Exercise -
Write out the data that follows exactly, keeping every picture out.

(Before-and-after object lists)
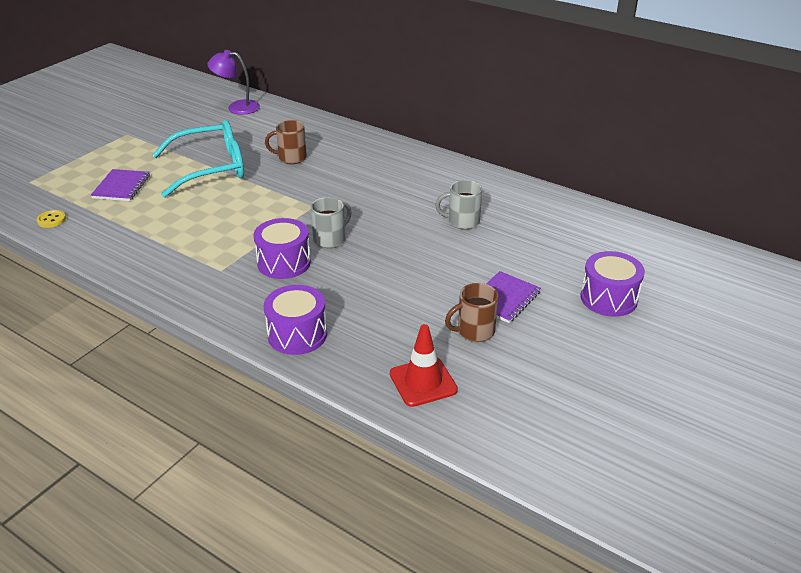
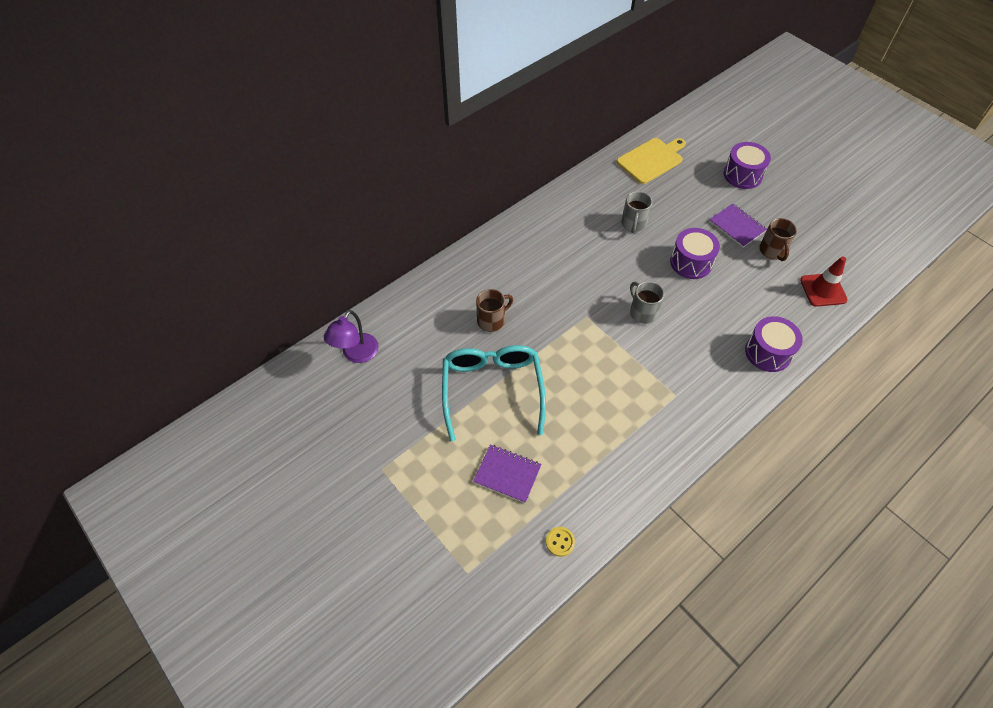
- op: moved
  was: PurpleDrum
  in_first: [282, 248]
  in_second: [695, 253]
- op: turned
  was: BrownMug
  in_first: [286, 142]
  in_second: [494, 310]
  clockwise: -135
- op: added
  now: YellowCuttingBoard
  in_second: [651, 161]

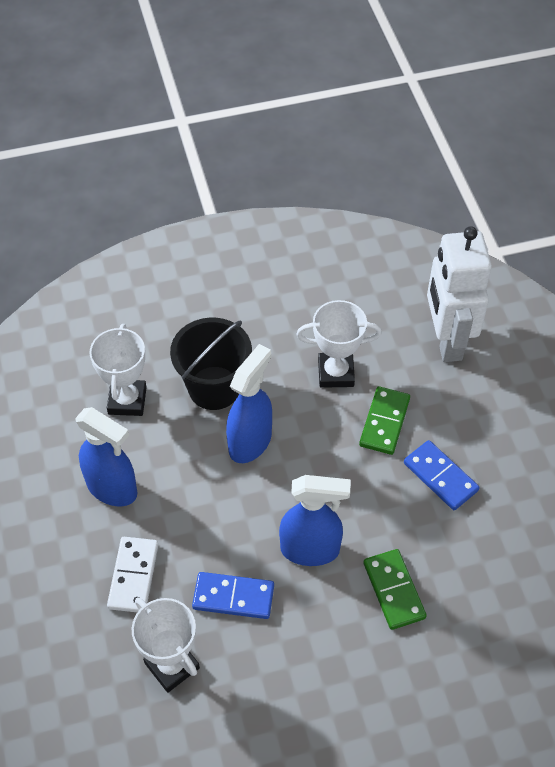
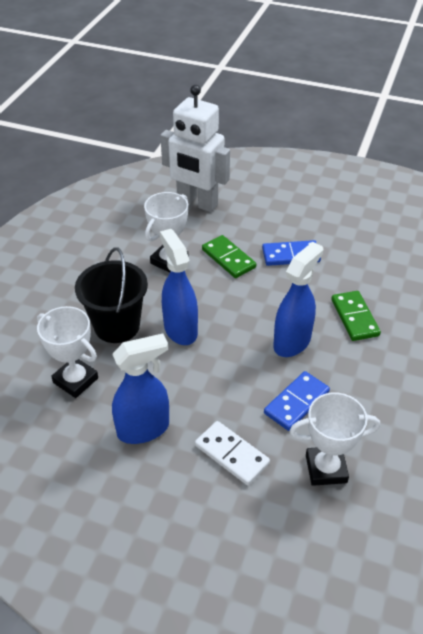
- op: turned
  was: GreenDomino
  in_first: [395, 589]
  in_second: [356, 316]
  clockwise: 60

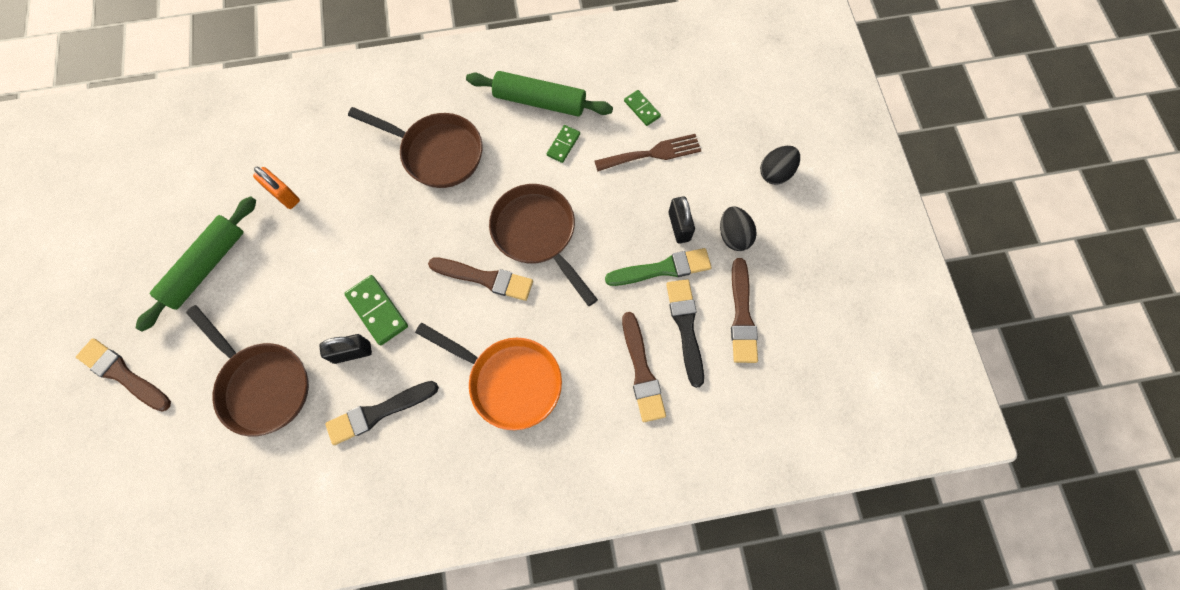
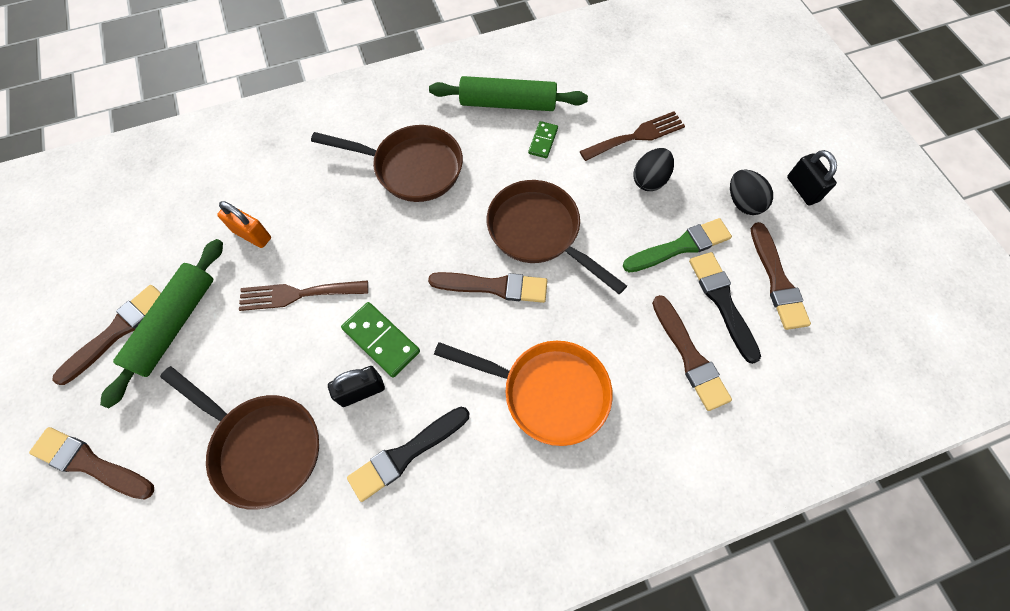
- op: removed
  was: GreenDomino
  in_first: [642, 108]
- op: moved
  was: BlackPadlock
  in_first: [681, 220]
  in_second: [812, 177]
- op: moved
  was: BlackEgg
  in_first: [780, 165]
  in_second: [653, 169]
- op: added
  now: BrownBrush
  in_second: [106, 335]
- op: added
  now: BrownFork
  in_second: [303, 295]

Output of the task -
- op: moved
  was: PurpleDrum
  in_first: [282, 248]
  in_second: [695, 253]
- op: turned
  was: BrownMug
  in_first: [286, 142]
  in_second: [494, 310]
  clockwise: -135
- op: added
  now: YellowCuttingBoard
  in_second: [651, 161]

- op: turned
  was: GreenDomino
  in_first: [395, 589]
  in_second: [356, 316]
  clockwise: 60

- op: removed
  was: GreenDomino
  in_first: [642, 108]
- op: moved
  was: BlackPadlock
  in_first: [681, 220]
  in_second: [812, 177]
- op: moved
  was: BlackEgg
  in_first: [780, 165]
  in_second: [653, 169]
- op: added
  now: BrownBrush
  in_second: [106, 335]
- op: added
  now: BrownFork
  in_second: [303, 295]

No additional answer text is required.